§ Set task
Retype the lines of the data from the one containing "Trace the roads" through the one containing "road 4 (residential): [(313,315),(304,511)]", including both of those lines.

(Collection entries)
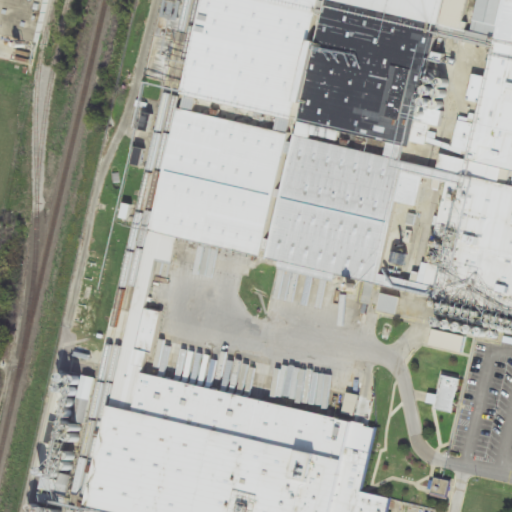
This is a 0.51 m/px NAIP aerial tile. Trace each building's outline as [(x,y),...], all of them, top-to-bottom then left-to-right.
[(50,0),(0,0),(0,35),(36,43),(42,43),(50,0)] [(84,511),(389,511),(392,498),(363,492),(377,425),(139,375),(163,261),(185,245),(511,314),(511,0),(202,0),(181,103),(172,101),(84,511)] [(397,315),(401,298),(383,293),(379,310),(397,315)] [(462,354),(466,338),(436,329),(431,344),(462,354)] [(449,481),(435,479),(433,494),(447,495),(449,481)]
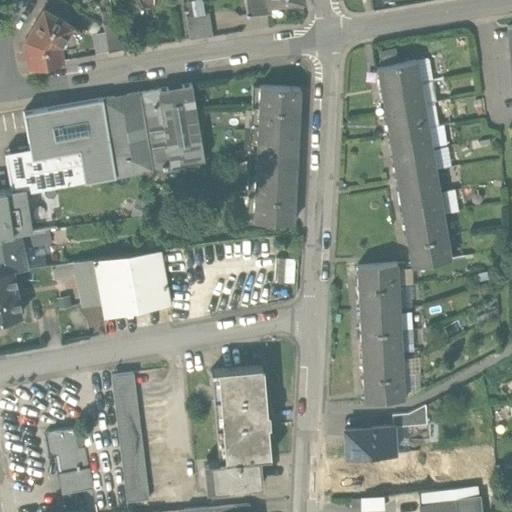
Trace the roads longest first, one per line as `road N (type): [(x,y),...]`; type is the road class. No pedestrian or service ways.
road 1 (residential): [(324,32),(7,88)]
road 2 (residential): [(313,315),(0,372)]
road 3 (residential): [(324,32),(313,315)]
road 4 (residential): [(313,315),(304,511)]
road 5 (residential): [(511,0),(324,32)]
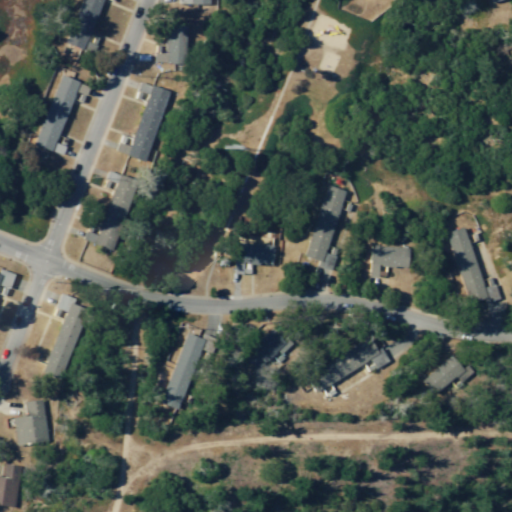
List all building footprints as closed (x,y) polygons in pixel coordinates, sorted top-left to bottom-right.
[(78,0),(99,0),(83,39),(94,44),(91,53),(62,41),(78,0)] [(183,25),(181,63),(151,61),(151,52),(163,53),(165,24),(183,25)] [(58,74),(85,86),(82,95),(72,91),(51,141),(62,146),(58,155),(29,143),(58,74)] [(167,91),(138,80),(135,89),(145,93),(126,145),(115,140),(112,150),(141,160),(167,91)] [(134,179),(106,169),(102,178),(113,182),(94,233),(82,229),(79,238),(109,249),(134,179)] [(334,255),(329,270),(314,265),(316,260),(301,255),(324,184),(341,190),(322,251),(334,255)] [(493,282),(498,297),(483,302),(481,297),(466,302),(442,232),(460,226),(481,286),(493,282)] [(232,241),(273,244),(272,264),(240,261),(239,273),(230,272),(232,241)] [(368,243),(409,246),(407,266),(375,264),(374,275),(365,274),(368,243)] [(0,269),(11,273),(6,288),(0,285),(0,269)] [(86,308),(71,303),(73,297),(58,292),(52,306),(64,311),(42,371),(60,378),(86,308)] [(270,327),(283,341),(255,368),(241,353),(270,327)] [(200,332),(215,338),(210,352),(198,348),(175,408),(157,401),(183,331),(198,337),(200,332)] [(378,346),(386,360),(373,369),(366,358),(311,392),(301,376),(364,336),(373,349),(378,346)] [(448,354),(461,370),(431,396),(418,380),(448,354)] [(511,361),(511,400),(500,397),(511,361)] [(46,439),(40,397),(21,400),(23,413),(9,415),(14,444),(46,439)] [(0,504),(10,506),(18,465),(0,461),(0,504)]
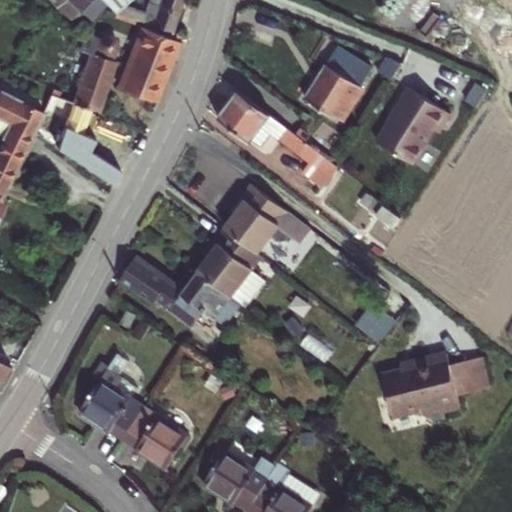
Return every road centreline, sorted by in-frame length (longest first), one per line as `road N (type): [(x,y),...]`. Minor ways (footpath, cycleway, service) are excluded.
road 1 (tertiary): [(10,425),(180,106),(214,0)]
road 2 (unclassified): [(10,425),(87,474),(127,511)]
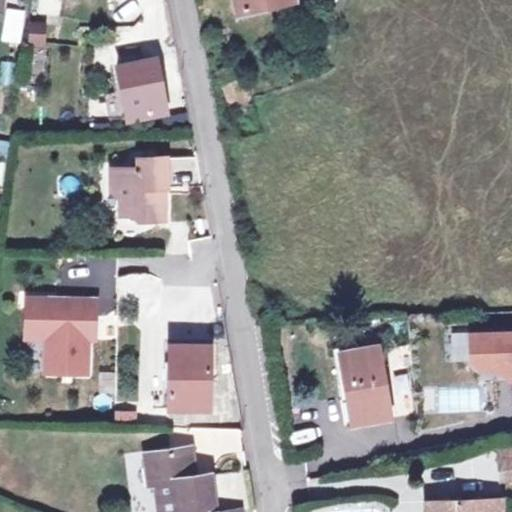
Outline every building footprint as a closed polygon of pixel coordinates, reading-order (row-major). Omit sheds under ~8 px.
[(293,0),(292,0),(232,0),(234,11),(293,0)] [(45,22),(28,20),(26,39),(43,41),(45,22)] [(155,52),(114,59),(121,110),(162,103),(155,52)] [(238,100),(226,54),(210,58),(224,105),(238,100)] [(83,98),(84,119),(105,118),(104,97),(83,98)] [(163,181),(164,152),(136,151),(135,163),(109,161),(109,183),(119,191),(119,208),(138,208),(138,213),(163,213),(163,194),(158,194),(158,180),(163,181)] [(191,152),(164,152),(163,181),(196,181),(191,152)] [(92,292),(23,290),(21,329),(42,330),(41,350),(53,350),(53,365),(83,366),(84,332),(78,331),(78,326),(84,326),(91,326),(92,292)] [(511,328),(467,330),(469,358),(476,365),(506,365),(506,376),(511,375),(511,328)] [(201,367),(206,367),(206,339),(166,338),(165,401),(201,402),(201,367)] [(389,414),(377,342),(337,349),(349,421),(389,414)] [(53,350),(41,350),(41,365),(53,365),(53,350)] [(131,410),(111,410),(111,423),(131,422),(131,410)] [(135,444),(145,499),(158,497),(161,511),(224,511),(220,487),(205,490),(199,455),(184,458),(180,435),(135,444)] [(507,475),(511,474),(511,454),(507,455),(497,456),(500,476),(507,475)] [(500,511),(499,495),(431,498),(431,511),(500,511)] [(161,511),(158,497),(145,499),(147,511),(161,511)]
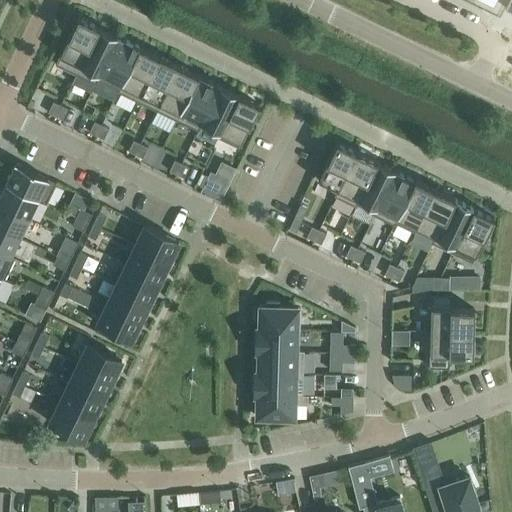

§ Written answer
Trace the roads longest first, one per line as `road N (type): [(x,y),...]`; type is the road class. No pedestrian or service ways.
road 1 (residential): [(324,32),(7,88)]
road 2 (residential): [(313,315),(0,372)]
road 3 (residential): [(324,32),(313,315)]
road 4 (residential): [(313,315),(304,511)]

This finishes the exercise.